::: PROVIDED DATA

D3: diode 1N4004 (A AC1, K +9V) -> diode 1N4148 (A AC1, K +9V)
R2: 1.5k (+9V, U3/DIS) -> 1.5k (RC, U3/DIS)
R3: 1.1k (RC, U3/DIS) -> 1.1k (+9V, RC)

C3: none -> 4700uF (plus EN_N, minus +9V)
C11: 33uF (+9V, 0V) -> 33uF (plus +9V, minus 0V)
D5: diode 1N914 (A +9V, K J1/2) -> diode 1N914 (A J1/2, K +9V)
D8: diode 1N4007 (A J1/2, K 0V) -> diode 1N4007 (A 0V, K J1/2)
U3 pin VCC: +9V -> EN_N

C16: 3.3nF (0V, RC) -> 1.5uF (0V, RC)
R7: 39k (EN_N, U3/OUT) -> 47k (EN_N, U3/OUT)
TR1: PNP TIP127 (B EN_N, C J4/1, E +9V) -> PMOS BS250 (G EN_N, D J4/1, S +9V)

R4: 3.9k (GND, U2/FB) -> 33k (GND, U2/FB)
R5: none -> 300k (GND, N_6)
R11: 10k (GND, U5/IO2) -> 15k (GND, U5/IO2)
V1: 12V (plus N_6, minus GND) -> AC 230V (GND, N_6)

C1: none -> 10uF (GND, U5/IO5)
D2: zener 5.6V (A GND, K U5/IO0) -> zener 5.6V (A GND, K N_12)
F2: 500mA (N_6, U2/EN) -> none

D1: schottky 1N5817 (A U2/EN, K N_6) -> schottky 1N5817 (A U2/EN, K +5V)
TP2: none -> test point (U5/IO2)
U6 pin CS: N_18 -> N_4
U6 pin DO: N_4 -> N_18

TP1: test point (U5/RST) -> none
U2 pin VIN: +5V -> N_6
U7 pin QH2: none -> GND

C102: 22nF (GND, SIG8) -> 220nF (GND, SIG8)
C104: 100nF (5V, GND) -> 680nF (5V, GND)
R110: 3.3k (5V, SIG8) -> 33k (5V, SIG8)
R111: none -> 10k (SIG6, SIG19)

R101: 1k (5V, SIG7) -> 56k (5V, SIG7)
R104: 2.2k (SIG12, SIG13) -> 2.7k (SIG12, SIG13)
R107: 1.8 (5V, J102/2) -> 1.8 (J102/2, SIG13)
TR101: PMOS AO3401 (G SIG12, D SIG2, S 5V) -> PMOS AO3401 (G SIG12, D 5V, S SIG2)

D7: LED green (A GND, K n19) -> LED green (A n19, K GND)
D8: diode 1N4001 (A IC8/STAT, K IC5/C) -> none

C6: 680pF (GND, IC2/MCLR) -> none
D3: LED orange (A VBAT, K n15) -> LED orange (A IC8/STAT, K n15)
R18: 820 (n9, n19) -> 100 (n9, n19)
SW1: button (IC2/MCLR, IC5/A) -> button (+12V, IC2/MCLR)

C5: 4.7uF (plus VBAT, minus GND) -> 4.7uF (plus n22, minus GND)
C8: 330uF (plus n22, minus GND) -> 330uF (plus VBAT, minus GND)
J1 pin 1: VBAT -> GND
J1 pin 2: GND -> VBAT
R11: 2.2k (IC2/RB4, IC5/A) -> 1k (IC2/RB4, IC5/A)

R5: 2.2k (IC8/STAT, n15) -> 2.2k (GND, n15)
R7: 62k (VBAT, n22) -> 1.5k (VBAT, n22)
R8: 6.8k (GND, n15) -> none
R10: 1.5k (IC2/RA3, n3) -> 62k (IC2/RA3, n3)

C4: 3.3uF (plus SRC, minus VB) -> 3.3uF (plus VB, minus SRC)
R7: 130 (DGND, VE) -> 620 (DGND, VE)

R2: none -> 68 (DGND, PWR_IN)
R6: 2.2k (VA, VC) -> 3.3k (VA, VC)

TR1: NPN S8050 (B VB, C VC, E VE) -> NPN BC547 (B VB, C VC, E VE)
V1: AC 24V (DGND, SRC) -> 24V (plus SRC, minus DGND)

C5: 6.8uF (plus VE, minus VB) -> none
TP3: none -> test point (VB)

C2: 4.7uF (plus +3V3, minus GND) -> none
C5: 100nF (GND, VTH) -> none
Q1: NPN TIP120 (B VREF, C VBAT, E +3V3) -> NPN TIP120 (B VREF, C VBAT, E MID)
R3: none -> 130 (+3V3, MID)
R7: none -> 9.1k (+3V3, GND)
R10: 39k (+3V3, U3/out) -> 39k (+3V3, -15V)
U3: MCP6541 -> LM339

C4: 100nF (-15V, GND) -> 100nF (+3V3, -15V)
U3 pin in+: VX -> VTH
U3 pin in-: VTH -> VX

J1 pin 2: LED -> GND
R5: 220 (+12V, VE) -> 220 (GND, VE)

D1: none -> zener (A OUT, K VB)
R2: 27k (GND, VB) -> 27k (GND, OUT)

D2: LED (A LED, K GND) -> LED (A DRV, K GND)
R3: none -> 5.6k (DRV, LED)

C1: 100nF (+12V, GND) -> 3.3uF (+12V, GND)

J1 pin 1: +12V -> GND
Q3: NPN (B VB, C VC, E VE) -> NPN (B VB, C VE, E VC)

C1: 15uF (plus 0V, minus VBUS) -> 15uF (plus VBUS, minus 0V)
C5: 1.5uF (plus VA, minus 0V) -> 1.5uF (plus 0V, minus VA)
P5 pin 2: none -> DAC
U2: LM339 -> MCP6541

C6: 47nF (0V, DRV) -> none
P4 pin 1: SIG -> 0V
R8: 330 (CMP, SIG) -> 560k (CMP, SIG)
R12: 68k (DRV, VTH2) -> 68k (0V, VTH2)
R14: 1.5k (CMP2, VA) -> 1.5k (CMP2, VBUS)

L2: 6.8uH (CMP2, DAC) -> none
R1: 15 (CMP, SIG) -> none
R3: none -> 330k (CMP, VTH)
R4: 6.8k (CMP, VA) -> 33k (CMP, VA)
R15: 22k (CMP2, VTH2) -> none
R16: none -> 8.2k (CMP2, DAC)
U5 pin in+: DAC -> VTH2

::::::

• **WHAT IS EXPECTED**
Retype the records above in full, exactly.

• **SOLUTION**
D3: diode 1N4004 (A AC1, K +9V) -> diode 1N4148 (A AC1, K +9V)
R2: 1.5k (+9V, U3/DIS) -> 1.5k (RC, U3/DIS)
R3: 1.1k (RC, U3/DIS) -> 1.1k (+9V, RC)

C3: none -> 4700uF (plus EN_N, minus +9V)
C11: 33uF (+9V, 0V) -> 33uF (plus +9V, minus 0V)
D5: diode 1N914 (A +9V, K J1/2) -> diode 1N914 (A J1/2, K +9V)
D8: diode 1N4007 (A J1/2, K 0V) -> diode 1N4007 (A 0V, K J1/2)
U3 pin VCC: +9V -> EN_N

C16: 3.3nF (0V, RC) -> 1.5uF (0V, RC)
R7: 39k (EN_N, U3/OUT) -> 47k (EN_N, U3/OUT)
TR1: PNP TIP127 (B EN_N, C J4/1, E +9V) -> PMOS BS250 (G EN_N, D J4/1, S +9V)

R4: 3.9k (GND, U2/FB) -> 33k (GND, U2/FB)
R5: none -> 300k (GND, N_6)
R11: 10k (GND, U5/IO2) -> 15k (GND, U5/IO2)
V1: 12V (plus N_6, minus GND) -> AC 230V (GND, N_6)

C1: none -> 10uF (GND, U5/IO5)
D2: zener 5.6V (A GND, K U5/IO0) -> zener 5.6V (A GND, K N_12)
F2: 500mA (N_6, U2/EN) -> none

D1: schottky 1N5817 (A U2/EN, K N_6) -> schottky 1N5817 (A U2/EN, K +5V)
TP2: none -> test point (U5/IO2)
U6 pin CS: N_18 -> N_4
U6 pin DO: N_4 -> N_18

TP1: test point (U5/RST) -> none
U2 pin VIN: +5V -> N_6
U7 pin QH2: none -> GND

C102: 22nF (GND, SIG8) -> 220nF (GND, SIG8)
C104: 100nF (5V, GND) -> 680nF (5V, GND)
R110: 3.3k (5V, SIG8) -> 33k (5V, SIG8)
R111: none -> 10k (SIG6, SIG19)

R101: 1k (5V, SIG7) -> 56k (5V, SIG7)
R104: 2.2k (SIG12, SIG13) -> 2.7k (SIG12, SIG13)
R107: 1.8 (5V, J102/2) -> 1.8 (J102/2, SIG13)
TR101: PMOS AO3401 (G SIG12, D SIG2, S 5V) -> PMOS AO3401 (G SIG12, D 5V, S SIG2)

D7: LED green (A GND, K n19) -> LED green (A n19, K GND)
D8: diode 1N4001 (A IC8/STAT, K IC5/C) -> none

C6: 680pF (GND, IC2/MCLR) -> none
D3: LED orange (A VBAT, K n15) -> LED orange (A IC8/STAT, K n15)
R18: 820 (n9, n19) -> 100 (n9, n19)
SW1: button (IC2/MCLR, IC5/A) -> button (+12V, IC2/MCLR)

C5: 4.7uF (plus VBAT, minus GND) -> 4.7uF (plus n22, minus GND)
C8: 330uF (plus n22, minus GND) -> 330uF (plus VBAT, minus GND)
J1 pin 1: VBAT -> GND
J1 pin 2: GND -> VBAT
R11: 2.2k (IC2/RB4, IC5/A) -> 1k (IC2/RB4, IC5/A)

R5: 2.2k (IC8/STAT, n15) -> 2.2k (GND, n15)
R7: 62k (VBAT, n22) -> 1.5k (VBAT, n22)
R8: 6.8k (GND, n15) -> none
R10: 1.5k (IC2/RA3, n3) -> 62k (IC2/RA3, n3)

C4: 3.3uF (plus SRC, minus VB) -> 3.3uF (plus VB, minus SRC)
R7: 130 (DGND, VE) -> 620 (DGND, VE)

R2: none -> 68 (DGND, PWR_IN)
R6: 2.2k (VA, VC) -> 3.3k (VA, VC)

TR1: NPN S8050 (B VB, C VC, E VE) -> NPN BC547 (B VB, C VC, E VE)
V1: AC 24V (DGND, SRC) -> 24V (plus SRC, minus DGND)

C5: 6.8uF (plus VE, minus VB) -> none
TP3: none -> test point (VB)

C2: 4.7uF (plus +3V3, minus GND) -> none
C5: 100nF (GND, VTH) -> none
Q1: NPN TIP120 (B VREF, C VBAT, E +3V3) -> NPN TIP120 (B VREF, C VBAT, E MID)
R3: none -> 130 (+3V3, MID)
R7: none -> 9.1k (+3V3, GND)
R10: 39k (+3V3, U3/out) -> 39k (+3V3, -15V)
U3: MCP6541 -> LM339

C4: 100nF (-15V, GND) -> 100nF (+3V3, -15V)
U3 pin in+: VX -> VTH
U3 pin in-: VTH -> VX

J1 pin 2: LED -> GND
R5: 220 (+12V, VE) -> 220 (GND, VE)

D1: none -> zener (A OUT, K VB)
R2: 27k (GND, VB) -> 27k (GND, OUT)

D2: LED (A LED, K GND) -> LED (A DRV, K GND)
R3: none -> 5.6k (DRV, LED)

C1: 100nF (+12V, GND) -> 3.3uF (+12V, GND)

J1 pin 1: +12V -> GND
Q3: NPN (B VB, C VC, E VE) -> NPN (B VB, C VE, E VC)

C1: 15uF (plus 0V, minus VBUS) -> 15uF (plus VBUS, minus 0V)
C5: 1.5uF (plus VA, minus 0V) -> 1.5uF (plus 0V, minus VA)
P5 pin 2: none -> DAC
U2: LM339 -> MCP6541

C6: 47nF (0V, DRV) -> none
P4 pin 1: SIG -> 0V
R8: 330 (CMP, SIG) -> 560k (CMP, SIG)
R12: 68k (DRV, VTH2) -> 68k (0V, VTH2)
R14: 1.5k (CMP2, VA) -> 1.5k (CMP2, VBUS)

L2: 6.8uH (CMP2, DAC) -> none
R1: 15 (CMP, SIG) -> none
R3: none -> 330k (CMP, VTH)
R4: 6.8k (CMP, VA) -> 33k (CMP, VA)
R15: 22k (CMP2, VTH2) -> none
R16: none -> 8.2k (CMP2, DAC)
U5 pin in+: DAC -> VTH2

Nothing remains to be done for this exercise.